Problem description >> How many lines below hold the string "green"? Report that number alone.

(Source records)
● ● ● ● ●

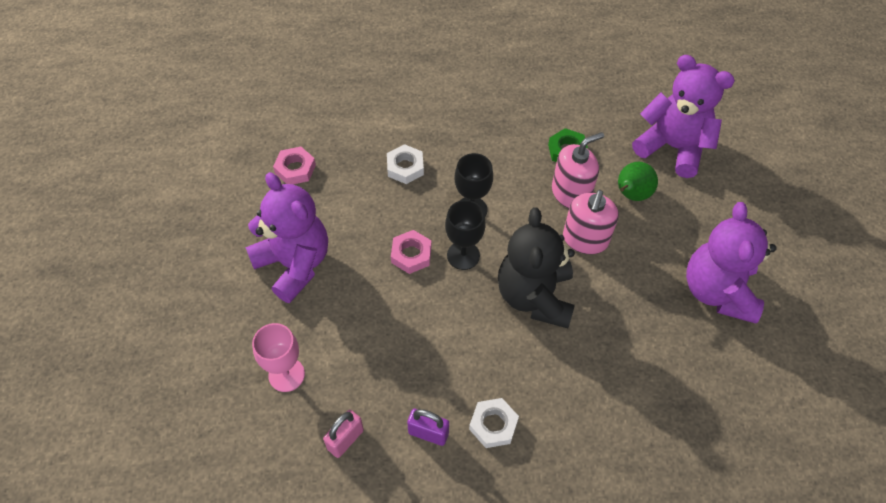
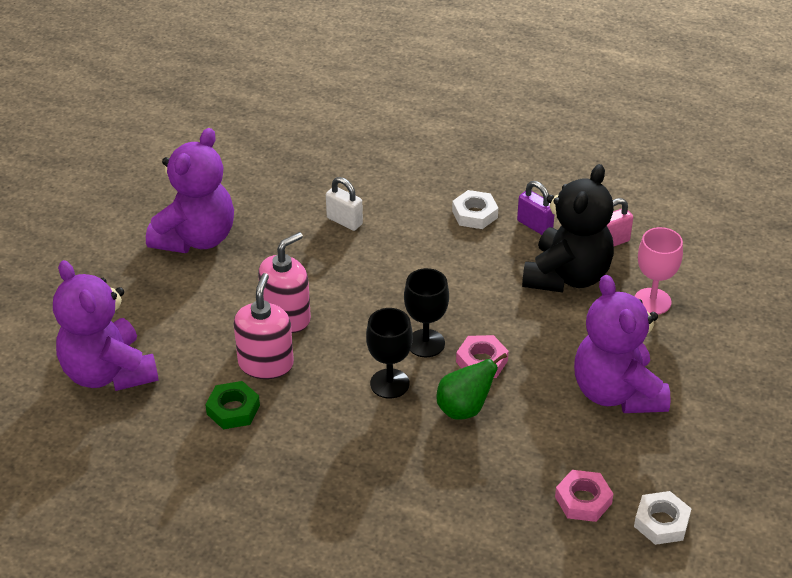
camera: 155 degrees left, 15 degrees down
(405, 167) = (441, 456): white nut -> white nut (661, 522)
(535, 296) = (375, 287): black teddy bear -> black teddy bear (567, 276)
(571, 193) = (266, 364): pink soap dispenser -> pink soap dispenser turned 105 degrees clockwise
(608, 364) = (344, 221): none -> white padlock
(631, 195) = (201, 341): green pear -> green pear (464, 409)

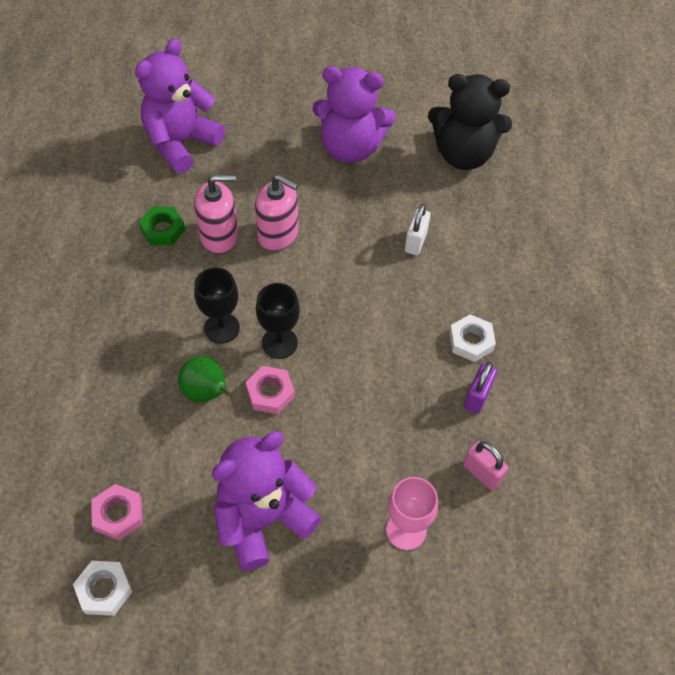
camera: 70 degrees right, 15 degrees up
(567, 276) = (413, 441): black teddy bear -> black teddy bear (463, 155)

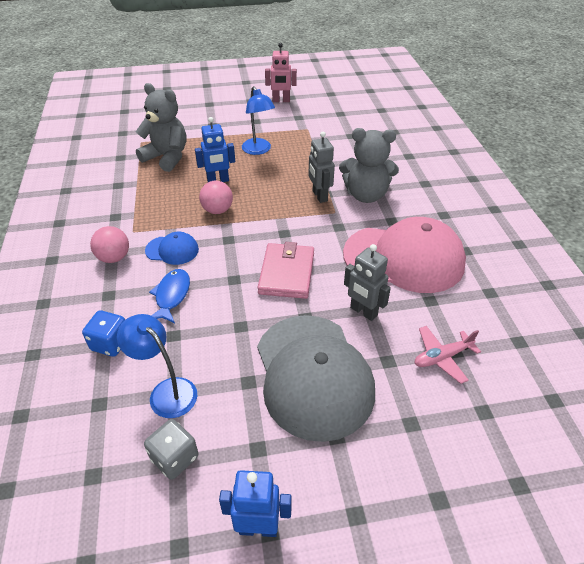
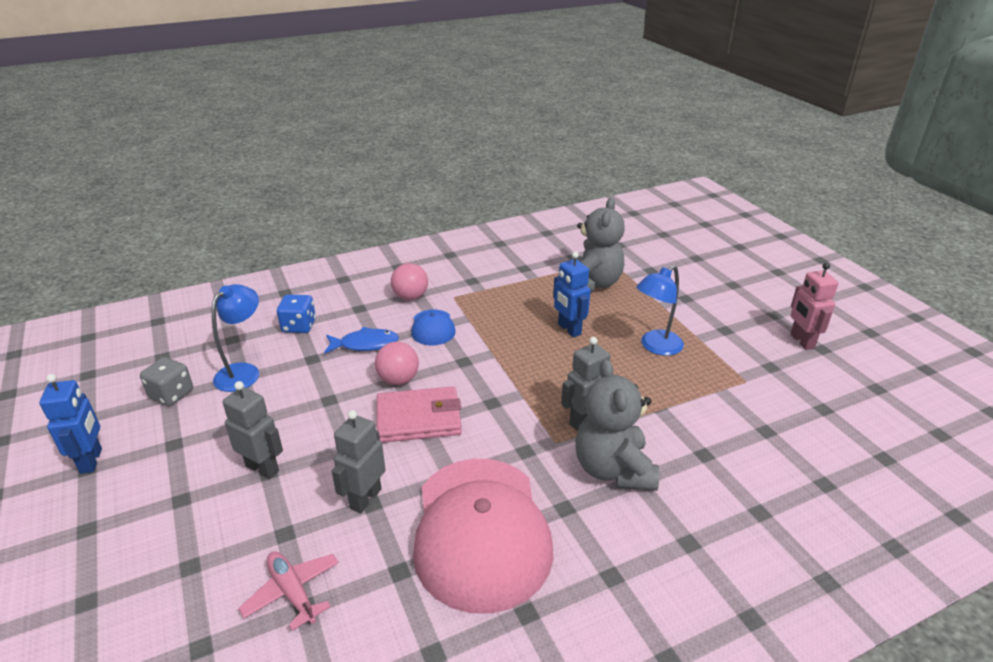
camera: 75 degrees right, 10 degrees down
(217, 210) = (512, 342): pink ball -> pink ball (398, 380)
(313, 375) = (262, 468): grey cap -> grey robot

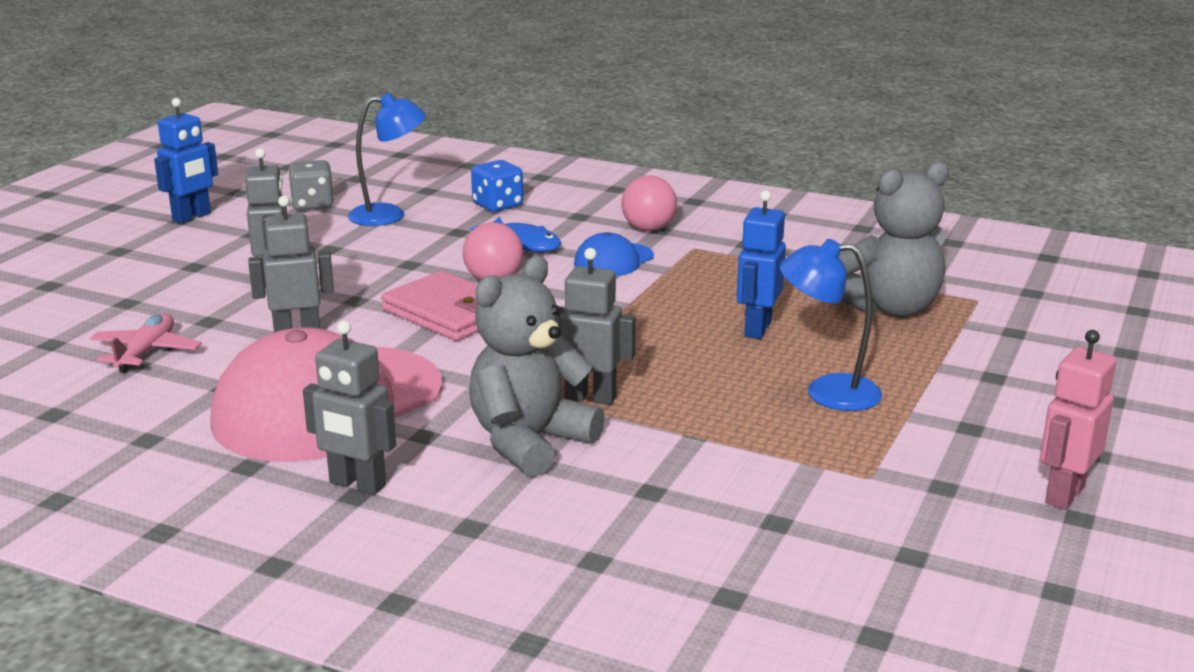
camera: 50 degrees right, 10 degrees down
(599, 568) = (357, 485): none -> grey robot

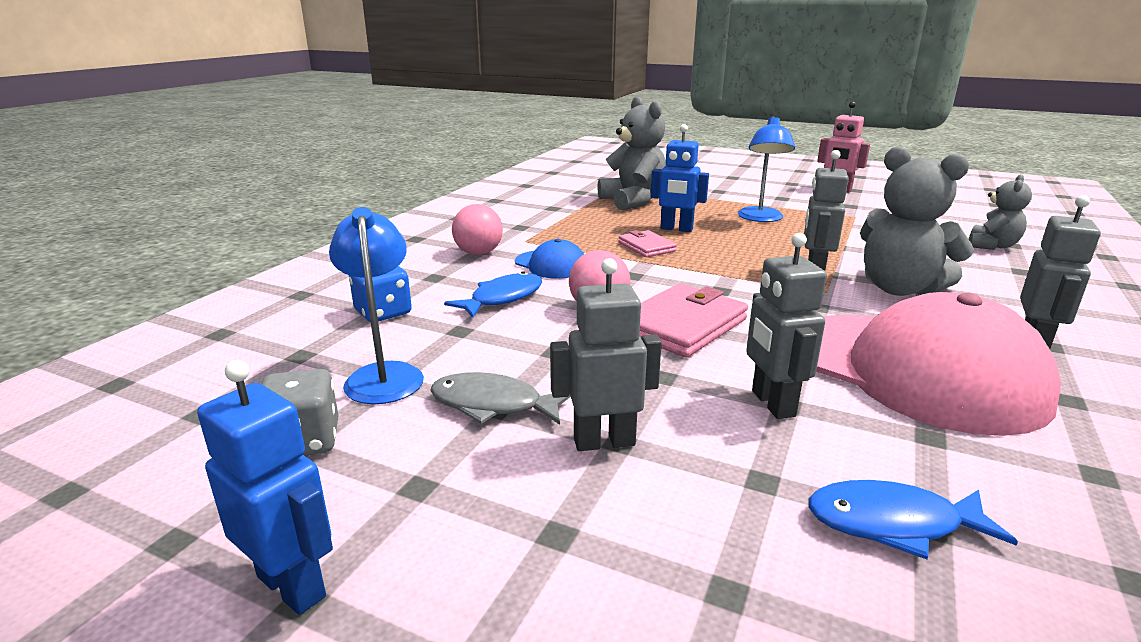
camera: 90 degrees left, 0 degrees up
(146, 352) = (892, 523): pink plane -> blue fish
(334, 247) = (493, 405): none -> grey fish
(678, 308) = (646, 247): none -> pink wallet
(717, 571) = (992, 246): none -> grey teddy bear

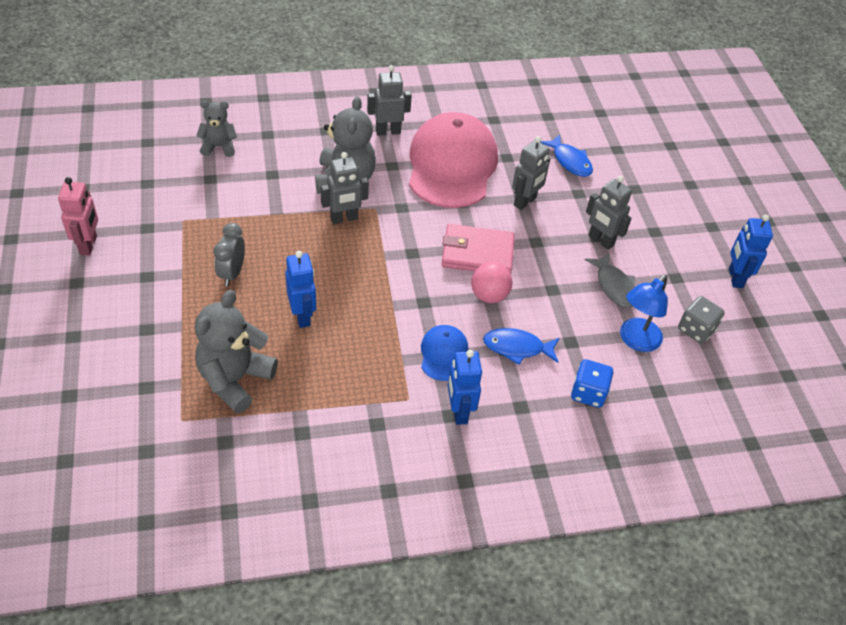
camera: 130 degrees left, 25 degrees up
(478, 253) = (459, 411): pink ball -> blue robot
(646, 247) = (362, 317): pink wallet -> none
(760, 218) = (232, 273): blue lamp -> grey clock

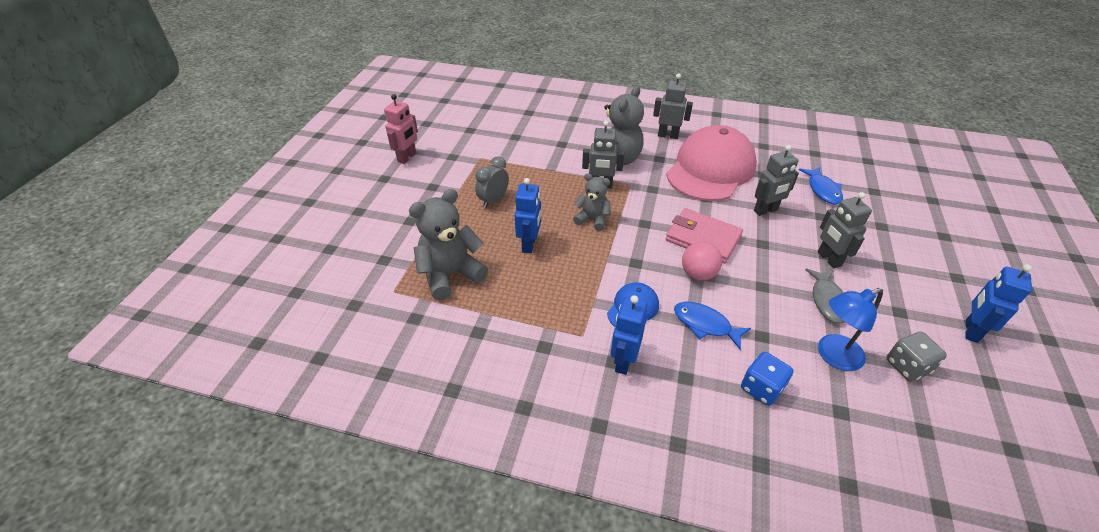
camera: 30 degrees right, 5 degrees down
(219, 147) = (533, 119): grey teddy bear -> grey teddy bear (592, 219)

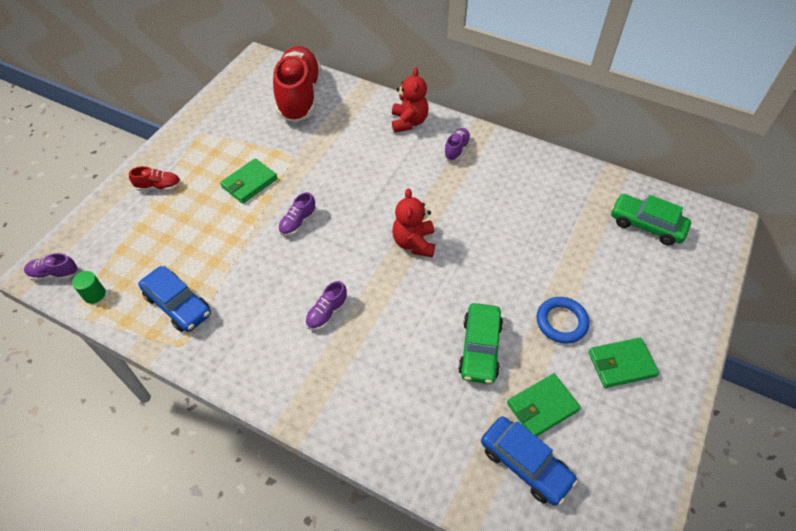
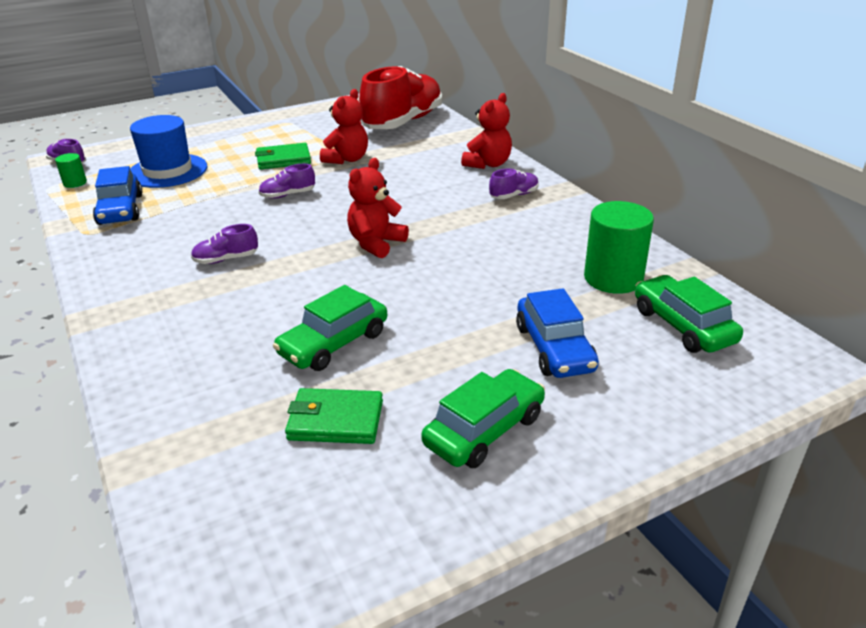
camera: 35 degrees right, 20 degrees down
(159, 187) = (210, 141): red shoe -> none
(164, 241) = (167, 171): none -> blue hat
(300, 161) = (347, 159): none -> red teddy bear
(525, 464) = (249, 457): blue car -> blue car (554, 348)
(561, 322) = (456, 362): blue ring -> none
(581, 203) = (613, 278): none -> green cylinder
(621, 364) = (484, 430): green wallet -> green car

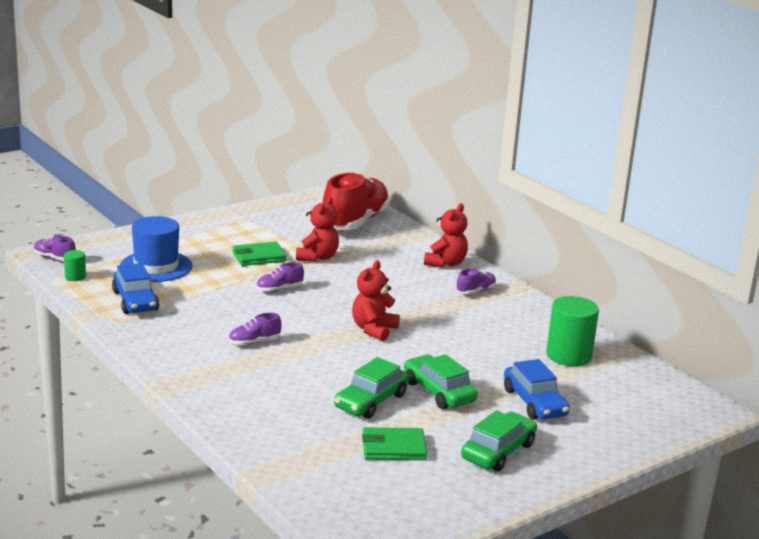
camera: 10 degrees left, 10 degrees down
(683, 326) = (624, 387): green car -> green car (438, 392)

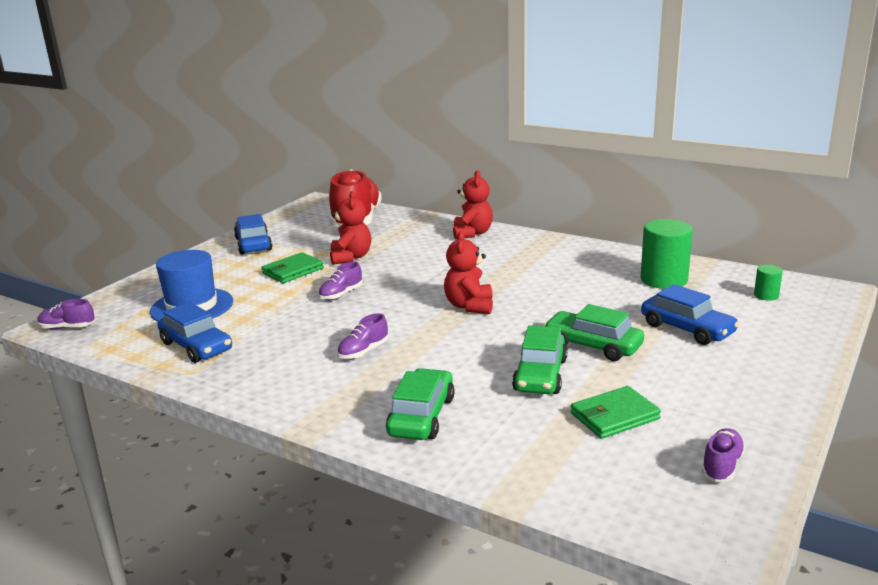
camera: 20 degrees left, 0 degrees up
(75, 277) = (106, 340): green cylinder -> green cylinder (766, 295)
(247, 222) = (253, 244): none -> blue car
(475, 291) = (523, 249): purple shoe -> purple shoe (721, 466)
(498, 451) = (713, 386): green car -> green car (421, 416)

● ● ● ● ●

Output >> 6